> _What is being asked_
Which lines in the records below include the word "none"? Report each of them in full.

[Information shown — start]

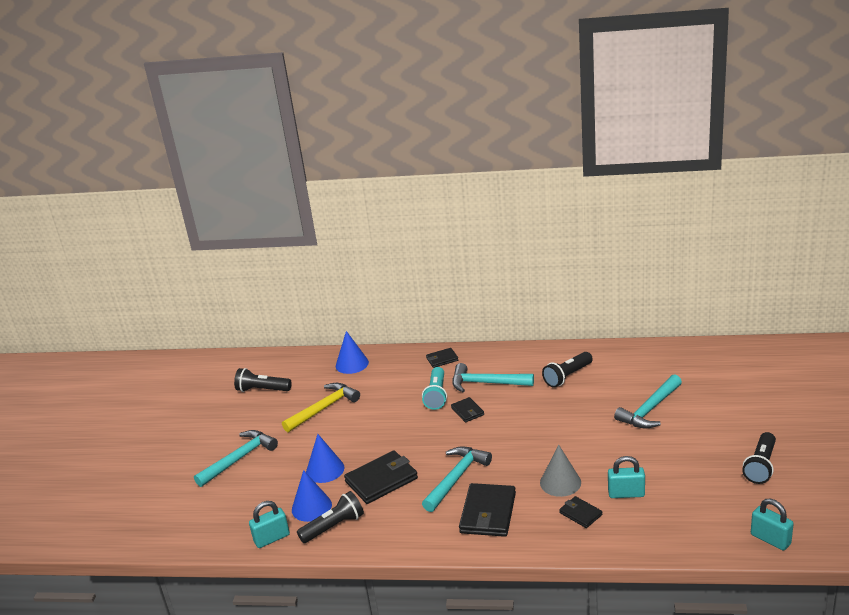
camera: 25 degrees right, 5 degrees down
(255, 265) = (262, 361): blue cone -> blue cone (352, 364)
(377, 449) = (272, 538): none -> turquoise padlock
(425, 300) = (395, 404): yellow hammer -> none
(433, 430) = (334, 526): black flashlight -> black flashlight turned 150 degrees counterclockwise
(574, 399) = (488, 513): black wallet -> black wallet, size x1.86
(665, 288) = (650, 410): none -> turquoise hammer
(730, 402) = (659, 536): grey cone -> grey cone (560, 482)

[Information shown — finish]

> _Task solution_
(377, 449) = (272, 538): none -> turquoise padlock
(425, 300) = (395, 404): yellow hammer -> none
(665, 288) = (650, 410): none -> turquoise hammer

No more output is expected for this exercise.